_EXERCISE GOAL_
Recast the listing as a numbered list, from its first line through the line with "Sarn (639, 1403)", leaving out any blank lines.

(Entries on where items appear)
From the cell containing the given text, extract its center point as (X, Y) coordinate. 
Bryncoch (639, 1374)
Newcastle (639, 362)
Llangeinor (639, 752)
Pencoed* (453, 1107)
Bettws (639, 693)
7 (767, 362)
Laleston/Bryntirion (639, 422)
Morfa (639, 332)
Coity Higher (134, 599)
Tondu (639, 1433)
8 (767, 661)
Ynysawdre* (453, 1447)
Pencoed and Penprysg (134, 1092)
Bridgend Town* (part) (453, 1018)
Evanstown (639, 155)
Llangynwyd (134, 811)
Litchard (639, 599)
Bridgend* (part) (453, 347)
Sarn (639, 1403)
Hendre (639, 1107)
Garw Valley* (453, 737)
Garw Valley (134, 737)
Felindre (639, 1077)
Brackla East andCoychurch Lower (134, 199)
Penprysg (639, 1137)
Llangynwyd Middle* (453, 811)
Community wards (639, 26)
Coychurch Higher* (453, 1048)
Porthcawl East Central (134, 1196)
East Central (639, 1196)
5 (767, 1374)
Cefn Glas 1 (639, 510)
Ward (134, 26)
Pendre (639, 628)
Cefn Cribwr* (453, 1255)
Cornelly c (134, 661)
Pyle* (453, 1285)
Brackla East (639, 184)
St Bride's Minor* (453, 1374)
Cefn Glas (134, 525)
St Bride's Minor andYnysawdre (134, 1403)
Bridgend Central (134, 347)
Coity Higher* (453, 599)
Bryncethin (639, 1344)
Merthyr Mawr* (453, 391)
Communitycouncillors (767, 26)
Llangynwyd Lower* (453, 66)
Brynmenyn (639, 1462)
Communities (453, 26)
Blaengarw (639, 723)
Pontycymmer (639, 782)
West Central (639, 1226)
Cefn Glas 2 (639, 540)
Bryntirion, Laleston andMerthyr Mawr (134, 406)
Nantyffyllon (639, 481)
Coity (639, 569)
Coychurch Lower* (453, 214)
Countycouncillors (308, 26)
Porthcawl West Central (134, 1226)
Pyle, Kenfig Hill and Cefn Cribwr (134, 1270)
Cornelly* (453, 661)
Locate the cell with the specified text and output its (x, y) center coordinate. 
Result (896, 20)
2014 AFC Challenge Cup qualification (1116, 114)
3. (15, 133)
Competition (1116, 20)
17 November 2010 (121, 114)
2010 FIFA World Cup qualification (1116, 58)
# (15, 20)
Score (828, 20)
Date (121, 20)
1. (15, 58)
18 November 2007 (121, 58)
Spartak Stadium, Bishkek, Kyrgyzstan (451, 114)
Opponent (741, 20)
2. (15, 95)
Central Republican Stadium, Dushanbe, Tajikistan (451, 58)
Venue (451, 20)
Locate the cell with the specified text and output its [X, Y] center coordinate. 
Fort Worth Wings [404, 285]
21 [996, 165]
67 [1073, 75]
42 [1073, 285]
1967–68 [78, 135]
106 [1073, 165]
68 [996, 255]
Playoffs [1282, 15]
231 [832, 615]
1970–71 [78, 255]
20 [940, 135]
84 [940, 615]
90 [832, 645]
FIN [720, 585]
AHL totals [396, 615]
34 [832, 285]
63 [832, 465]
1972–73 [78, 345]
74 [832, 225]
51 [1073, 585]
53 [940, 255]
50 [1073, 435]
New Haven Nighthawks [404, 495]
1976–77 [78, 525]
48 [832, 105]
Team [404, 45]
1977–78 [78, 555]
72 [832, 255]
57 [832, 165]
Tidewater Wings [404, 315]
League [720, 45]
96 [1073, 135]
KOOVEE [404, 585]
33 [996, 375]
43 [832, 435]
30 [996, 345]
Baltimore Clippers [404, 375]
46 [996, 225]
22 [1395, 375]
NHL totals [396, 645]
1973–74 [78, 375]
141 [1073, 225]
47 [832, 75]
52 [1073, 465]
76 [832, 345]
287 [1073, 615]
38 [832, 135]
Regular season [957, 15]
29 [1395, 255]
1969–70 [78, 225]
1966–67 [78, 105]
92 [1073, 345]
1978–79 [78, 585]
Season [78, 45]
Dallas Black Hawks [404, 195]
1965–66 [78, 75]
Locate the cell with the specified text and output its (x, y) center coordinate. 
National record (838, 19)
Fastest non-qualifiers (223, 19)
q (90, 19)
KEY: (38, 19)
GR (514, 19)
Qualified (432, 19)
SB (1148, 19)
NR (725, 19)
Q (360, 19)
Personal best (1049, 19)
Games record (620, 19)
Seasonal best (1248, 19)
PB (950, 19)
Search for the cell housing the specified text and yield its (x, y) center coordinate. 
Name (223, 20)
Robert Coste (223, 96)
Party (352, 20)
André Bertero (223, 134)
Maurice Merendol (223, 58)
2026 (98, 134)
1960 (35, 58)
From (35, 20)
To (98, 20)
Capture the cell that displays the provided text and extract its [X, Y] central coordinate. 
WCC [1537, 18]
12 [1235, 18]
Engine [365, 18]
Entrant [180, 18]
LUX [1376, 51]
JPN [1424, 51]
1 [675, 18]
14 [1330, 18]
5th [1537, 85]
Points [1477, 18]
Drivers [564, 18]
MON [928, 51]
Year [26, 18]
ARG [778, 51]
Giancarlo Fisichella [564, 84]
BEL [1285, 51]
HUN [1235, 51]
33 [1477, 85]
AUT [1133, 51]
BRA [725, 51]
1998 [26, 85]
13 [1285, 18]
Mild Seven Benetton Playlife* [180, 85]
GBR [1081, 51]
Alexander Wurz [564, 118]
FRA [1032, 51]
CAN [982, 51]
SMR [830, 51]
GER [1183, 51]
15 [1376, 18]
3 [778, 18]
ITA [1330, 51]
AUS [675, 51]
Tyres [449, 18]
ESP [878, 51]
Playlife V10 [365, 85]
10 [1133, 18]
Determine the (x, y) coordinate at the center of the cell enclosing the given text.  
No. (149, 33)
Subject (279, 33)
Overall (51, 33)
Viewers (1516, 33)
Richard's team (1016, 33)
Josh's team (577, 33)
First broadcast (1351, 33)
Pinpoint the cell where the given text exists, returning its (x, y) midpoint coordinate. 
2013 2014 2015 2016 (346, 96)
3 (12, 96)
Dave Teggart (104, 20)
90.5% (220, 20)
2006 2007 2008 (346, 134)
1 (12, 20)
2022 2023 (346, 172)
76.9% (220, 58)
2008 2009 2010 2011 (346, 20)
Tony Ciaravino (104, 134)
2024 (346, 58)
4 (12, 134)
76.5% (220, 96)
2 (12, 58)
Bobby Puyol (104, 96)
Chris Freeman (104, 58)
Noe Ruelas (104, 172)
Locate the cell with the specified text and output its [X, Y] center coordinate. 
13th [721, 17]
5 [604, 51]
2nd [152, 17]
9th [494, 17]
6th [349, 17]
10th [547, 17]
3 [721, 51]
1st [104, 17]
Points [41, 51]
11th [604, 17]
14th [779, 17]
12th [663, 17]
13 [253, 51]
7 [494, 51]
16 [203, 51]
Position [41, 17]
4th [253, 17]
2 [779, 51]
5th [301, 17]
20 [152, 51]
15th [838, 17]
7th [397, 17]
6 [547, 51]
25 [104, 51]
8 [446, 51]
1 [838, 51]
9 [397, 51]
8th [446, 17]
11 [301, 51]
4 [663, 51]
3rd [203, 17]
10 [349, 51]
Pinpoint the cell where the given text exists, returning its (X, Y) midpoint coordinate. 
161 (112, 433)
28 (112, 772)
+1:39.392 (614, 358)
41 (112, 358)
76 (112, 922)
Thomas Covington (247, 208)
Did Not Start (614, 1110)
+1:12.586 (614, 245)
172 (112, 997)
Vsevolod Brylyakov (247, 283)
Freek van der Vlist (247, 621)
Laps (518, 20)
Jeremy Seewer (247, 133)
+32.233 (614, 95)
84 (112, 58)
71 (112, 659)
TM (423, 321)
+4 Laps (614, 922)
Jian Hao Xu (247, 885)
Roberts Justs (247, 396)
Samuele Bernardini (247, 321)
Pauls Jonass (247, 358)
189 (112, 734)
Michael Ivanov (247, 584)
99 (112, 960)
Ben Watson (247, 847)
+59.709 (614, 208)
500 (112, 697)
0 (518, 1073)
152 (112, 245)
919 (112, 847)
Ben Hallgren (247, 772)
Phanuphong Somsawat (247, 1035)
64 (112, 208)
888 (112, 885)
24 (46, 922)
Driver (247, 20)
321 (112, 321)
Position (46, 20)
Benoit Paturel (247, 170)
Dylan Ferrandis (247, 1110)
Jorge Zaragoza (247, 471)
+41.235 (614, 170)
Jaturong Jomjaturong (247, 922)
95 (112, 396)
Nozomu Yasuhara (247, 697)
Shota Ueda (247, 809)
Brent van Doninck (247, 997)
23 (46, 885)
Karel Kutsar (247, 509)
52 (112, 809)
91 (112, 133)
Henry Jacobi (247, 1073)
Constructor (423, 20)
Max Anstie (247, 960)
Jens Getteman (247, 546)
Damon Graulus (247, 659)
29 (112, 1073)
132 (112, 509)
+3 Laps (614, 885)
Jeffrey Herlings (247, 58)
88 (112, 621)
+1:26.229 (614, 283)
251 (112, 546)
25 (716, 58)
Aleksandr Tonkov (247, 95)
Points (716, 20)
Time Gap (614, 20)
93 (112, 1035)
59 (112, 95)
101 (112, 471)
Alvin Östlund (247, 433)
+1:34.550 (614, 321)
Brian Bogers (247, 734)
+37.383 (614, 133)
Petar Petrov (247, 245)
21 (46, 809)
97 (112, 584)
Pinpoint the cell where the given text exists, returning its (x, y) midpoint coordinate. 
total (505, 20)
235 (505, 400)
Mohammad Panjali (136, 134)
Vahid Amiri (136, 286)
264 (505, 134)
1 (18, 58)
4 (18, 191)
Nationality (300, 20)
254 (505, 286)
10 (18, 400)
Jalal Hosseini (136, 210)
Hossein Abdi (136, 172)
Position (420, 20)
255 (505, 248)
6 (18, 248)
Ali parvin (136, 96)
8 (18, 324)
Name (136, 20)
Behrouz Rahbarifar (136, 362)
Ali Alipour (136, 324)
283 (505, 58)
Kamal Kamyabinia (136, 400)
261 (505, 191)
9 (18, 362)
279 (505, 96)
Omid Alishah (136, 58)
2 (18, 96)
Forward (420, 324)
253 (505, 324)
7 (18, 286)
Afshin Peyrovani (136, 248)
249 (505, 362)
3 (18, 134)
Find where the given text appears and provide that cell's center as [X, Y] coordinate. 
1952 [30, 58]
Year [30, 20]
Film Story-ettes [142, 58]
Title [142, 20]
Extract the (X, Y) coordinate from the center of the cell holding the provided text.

_WRITTEN RESPONSE_
1. From the cell containing the given text, extract its center point as (X, Y) coordinate. 
2. Bryncoch (639, 1374)
3. Newcastle (639, 362)
4. Llangeinor (639, 752)
5. Pencoed* (453, 1107)
6. Bettws (639, 693)
7. 7 (767, 362)
8. Laleston/Bryntirion (639, 422)
9. Morfa (639, 332)
10. Coity Higher (134, 599)
11. Tondu (639, 1433)
12. 8 (767, 661)
13. Ynysawdre* (453, 1447)
14. Pencoed and Penprysg (134, 1092)
15. Bridgend Town* (part) (453, 1018)
16. Evanstown (639, 155)
17. Llangynwyd (134, 811)
18. Litchard (639, 599)
19. Bridgend* (part) (453, 347)
20. Sarn (639, 1403)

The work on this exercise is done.